About this task: Please reproduce, exactly as given, the lines running from the start of the data to the line containing "camera: 15 degrees left, 5 degrees up", inclusive, and omit the pictures.

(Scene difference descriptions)
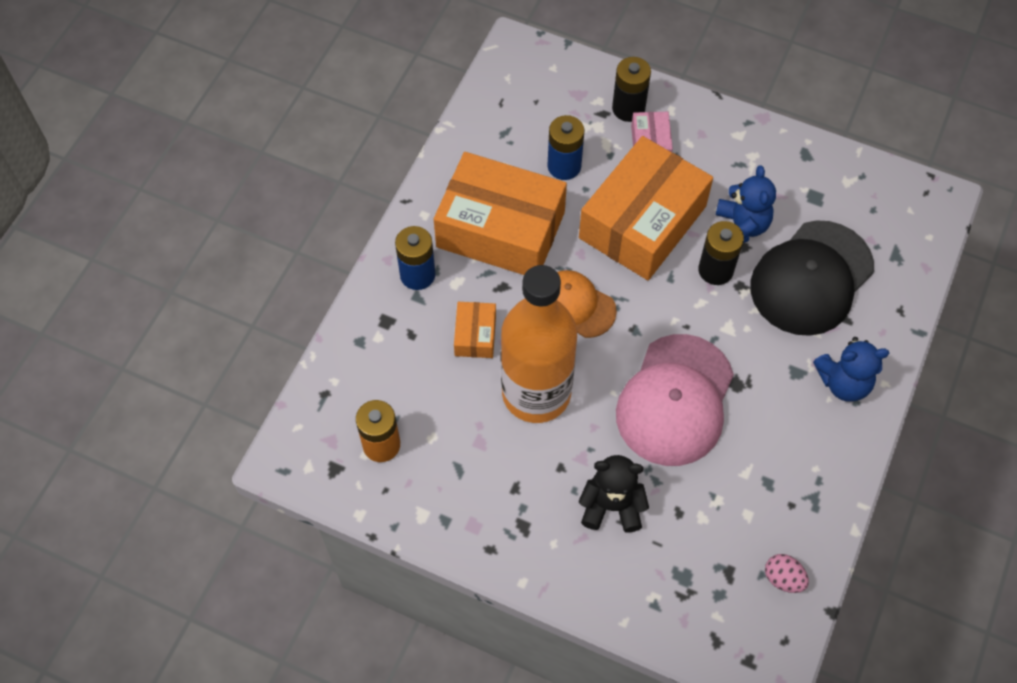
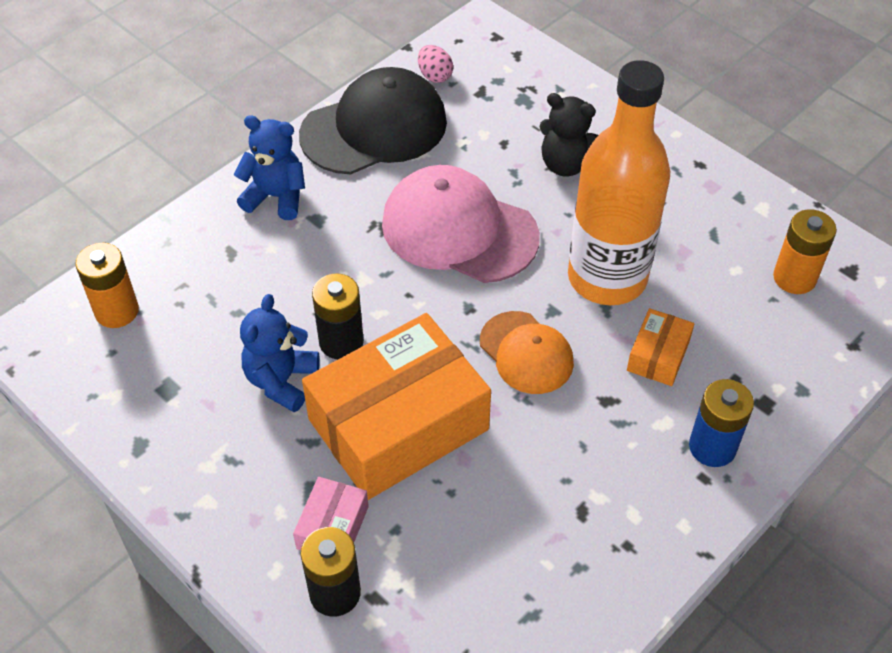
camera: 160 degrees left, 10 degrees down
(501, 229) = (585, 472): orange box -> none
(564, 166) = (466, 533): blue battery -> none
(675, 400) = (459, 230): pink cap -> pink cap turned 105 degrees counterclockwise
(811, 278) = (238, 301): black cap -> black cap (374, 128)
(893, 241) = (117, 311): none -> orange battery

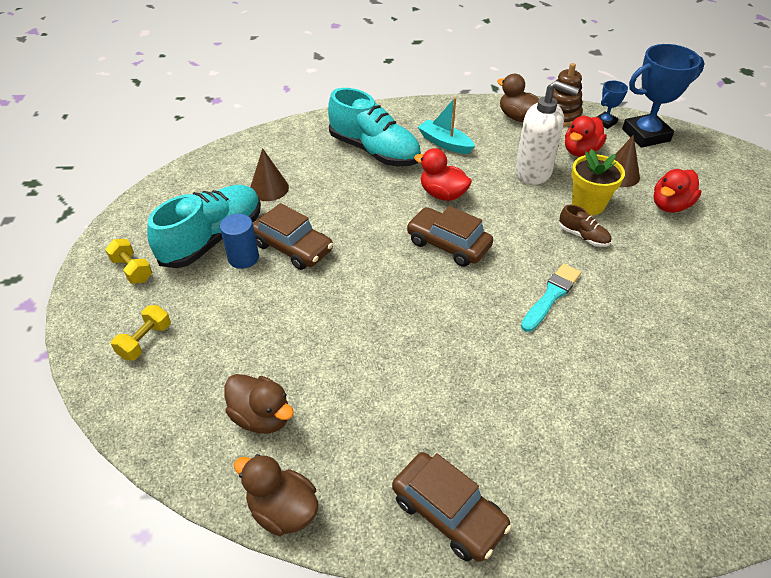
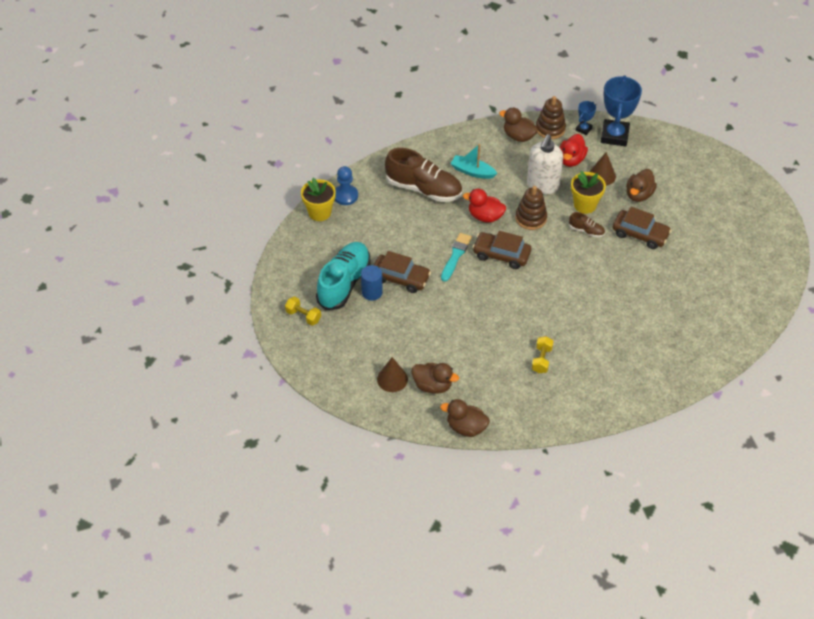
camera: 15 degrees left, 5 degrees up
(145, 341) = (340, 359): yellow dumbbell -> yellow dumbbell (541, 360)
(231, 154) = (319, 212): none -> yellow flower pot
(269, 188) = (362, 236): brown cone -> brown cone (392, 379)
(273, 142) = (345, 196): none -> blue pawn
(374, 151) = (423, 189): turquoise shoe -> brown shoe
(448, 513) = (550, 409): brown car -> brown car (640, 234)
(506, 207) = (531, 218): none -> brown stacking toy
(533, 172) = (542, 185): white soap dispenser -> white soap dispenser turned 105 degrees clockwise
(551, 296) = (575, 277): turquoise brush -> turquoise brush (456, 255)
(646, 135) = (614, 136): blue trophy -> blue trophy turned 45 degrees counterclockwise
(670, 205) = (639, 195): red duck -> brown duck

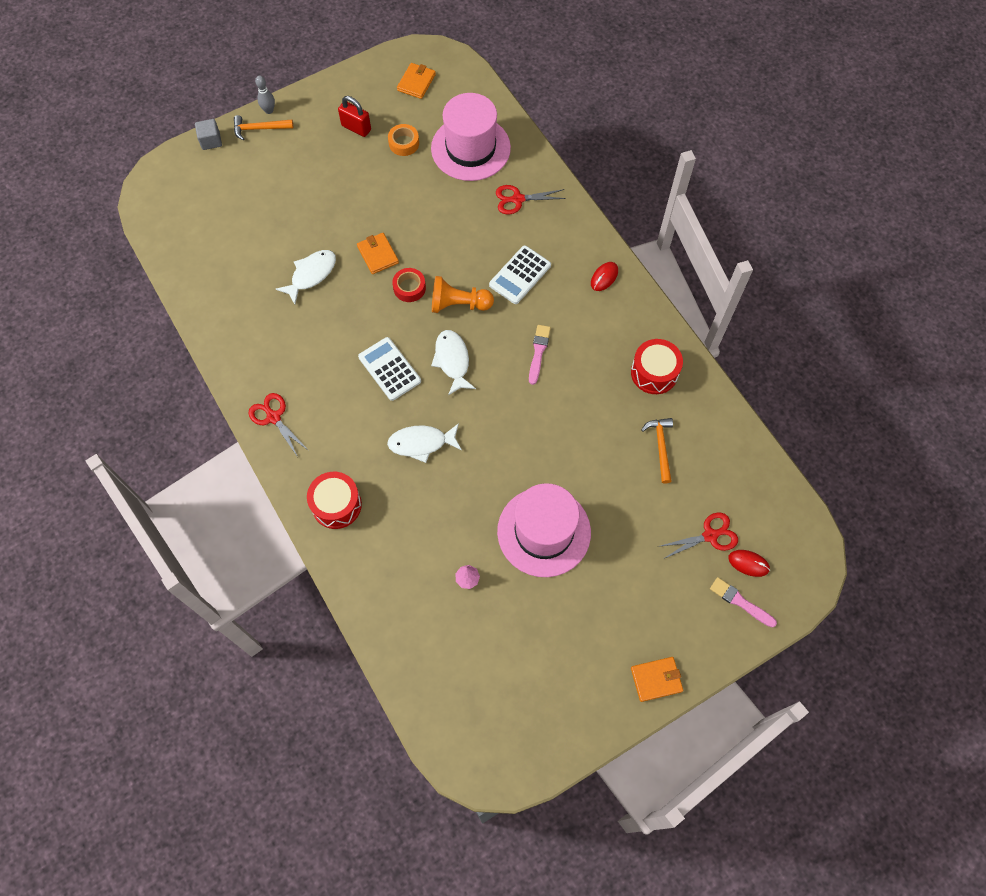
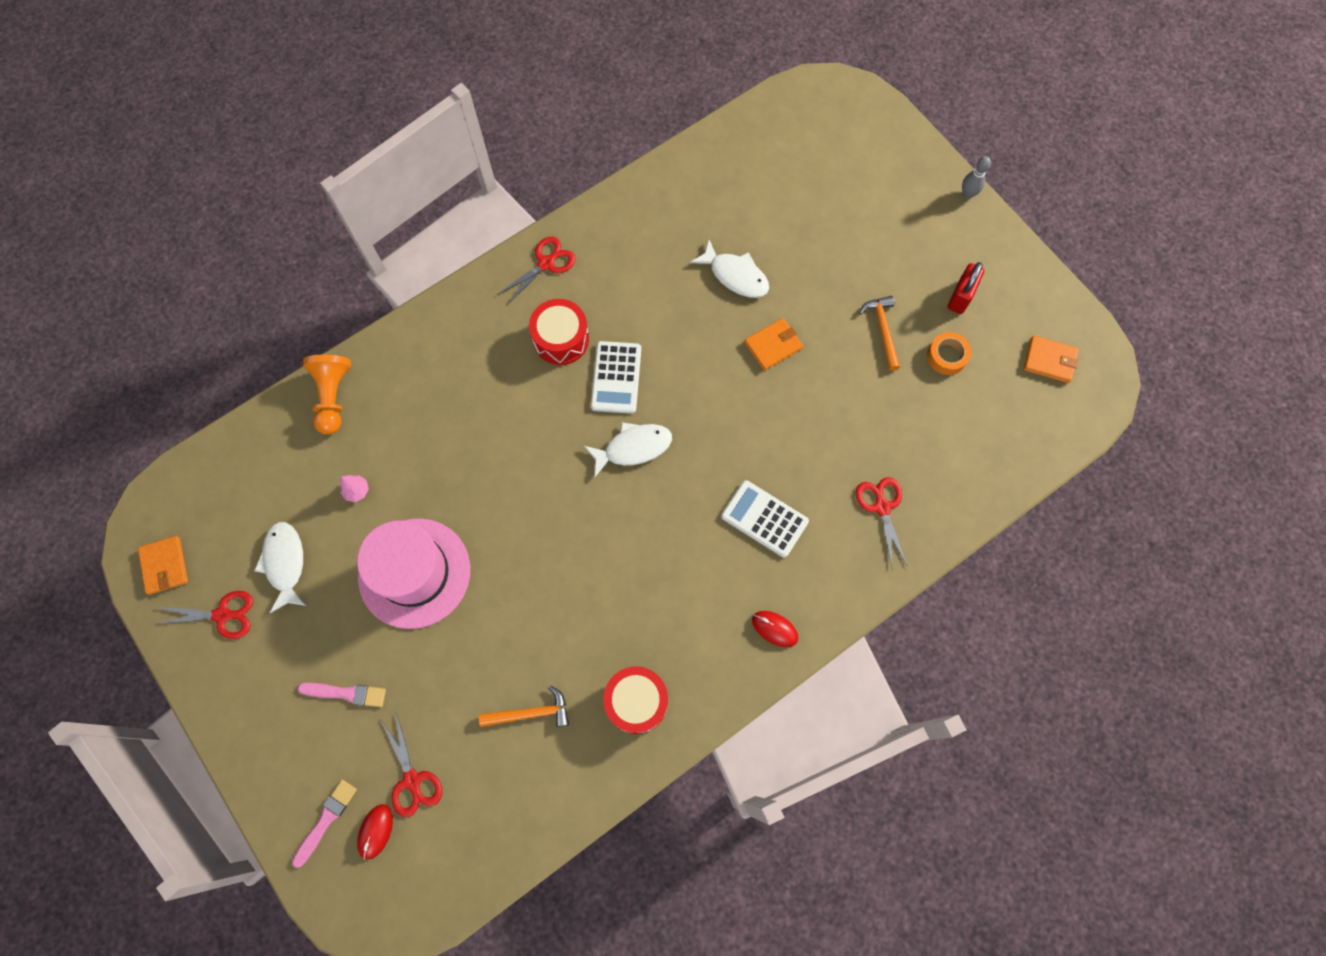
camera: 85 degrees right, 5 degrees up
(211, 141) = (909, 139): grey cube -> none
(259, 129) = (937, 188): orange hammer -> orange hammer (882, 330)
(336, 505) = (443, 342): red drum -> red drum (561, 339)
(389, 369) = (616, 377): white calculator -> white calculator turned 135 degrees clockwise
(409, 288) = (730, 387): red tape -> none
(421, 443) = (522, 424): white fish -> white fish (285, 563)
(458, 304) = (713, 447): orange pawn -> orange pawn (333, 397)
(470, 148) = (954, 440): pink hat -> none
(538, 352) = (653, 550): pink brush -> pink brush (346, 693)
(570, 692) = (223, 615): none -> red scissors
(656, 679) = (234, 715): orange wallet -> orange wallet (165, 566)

Problem solution:
camera: 160 degrees left, 10 degrees down
(501, 229) = (585, 472): orange box -> none
(564, 166) = (466, 533): blue battery -> none
(675, 400) = (459, 230): pink cap -> pink cap turned 105 degrees counterclockwise
(811, 278) = (238, 301): black cap -> black cap (374, 128)
(893, 241) = (117, 311): none -> orange battery

camera: 15 degrees left, 5 degrees up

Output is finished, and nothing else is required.